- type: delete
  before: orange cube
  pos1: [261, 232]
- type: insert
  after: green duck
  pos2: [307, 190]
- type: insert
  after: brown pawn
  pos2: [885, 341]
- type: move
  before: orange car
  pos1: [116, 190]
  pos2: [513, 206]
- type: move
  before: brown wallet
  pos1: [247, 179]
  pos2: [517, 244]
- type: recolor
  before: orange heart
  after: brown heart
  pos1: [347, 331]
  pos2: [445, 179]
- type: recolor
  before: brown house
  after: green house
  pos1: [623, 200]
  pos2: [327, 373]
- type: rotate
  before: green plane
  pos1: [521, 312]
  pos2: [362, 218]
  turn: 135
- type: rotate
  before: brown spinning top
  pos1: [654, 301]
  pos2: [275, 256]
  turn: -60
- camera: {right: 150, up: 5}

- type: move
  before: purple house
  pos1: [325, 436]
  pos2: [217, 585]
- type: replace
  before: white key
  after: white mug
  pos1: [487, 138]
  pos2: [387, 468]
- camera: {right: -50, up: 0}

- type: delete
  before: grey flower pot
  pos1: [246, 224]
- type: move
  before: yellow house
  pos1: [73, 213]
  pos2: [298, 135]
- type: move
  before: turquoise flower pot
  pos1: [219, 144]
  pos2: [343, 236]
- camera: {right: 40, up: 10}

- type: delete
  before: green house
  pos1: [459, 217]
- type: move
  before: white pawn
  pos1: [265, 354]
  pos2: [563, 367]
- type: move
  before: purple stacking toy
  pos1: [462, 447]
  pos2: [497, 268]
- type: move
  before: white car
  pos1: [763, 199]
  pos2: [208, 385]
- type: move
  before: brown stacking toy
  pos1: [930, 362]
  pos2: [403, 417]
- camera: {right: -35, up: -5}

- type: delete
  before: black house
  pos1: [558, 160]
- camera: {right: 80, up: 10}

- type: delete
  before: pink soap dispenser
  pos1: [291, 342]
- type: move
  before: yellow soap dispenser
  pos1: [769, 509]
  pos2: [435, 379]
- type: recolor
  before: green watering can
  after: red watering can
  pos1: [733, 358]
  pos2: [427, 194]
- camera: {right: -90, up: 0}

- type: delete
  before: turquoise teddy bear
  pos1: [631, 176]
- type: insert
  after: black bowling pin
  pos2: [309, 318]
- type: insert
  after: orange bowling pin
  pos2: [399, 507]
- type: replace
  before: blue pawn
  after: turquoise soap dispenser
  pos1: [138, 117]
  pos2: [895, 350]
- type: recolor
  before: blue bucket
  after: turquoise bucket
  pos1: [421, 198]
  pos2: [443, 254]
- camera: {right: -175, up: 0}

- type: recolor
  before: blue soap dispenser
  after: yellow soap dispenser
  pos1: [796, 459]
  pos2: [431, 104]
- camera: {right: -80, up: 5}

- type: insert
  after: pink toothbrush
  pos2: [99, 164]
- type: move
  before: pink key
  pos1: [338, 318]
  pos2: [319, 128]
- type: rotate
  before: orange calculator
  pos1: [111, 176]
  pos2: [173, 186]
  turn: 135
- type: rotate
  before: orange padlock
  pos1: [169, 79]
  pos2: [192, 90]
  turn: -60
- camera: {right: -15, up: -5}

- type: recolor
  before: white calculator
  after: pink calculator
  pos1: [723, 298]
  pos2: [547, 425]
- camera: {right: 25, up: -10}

● ● ● ● ●

» **DESCRIPTION OF THE TASK**
Locate the word "heart" in the records above, and return each line that has it.

» **WRITTEN ANSWER**
  before: orange heart
  after: brown heart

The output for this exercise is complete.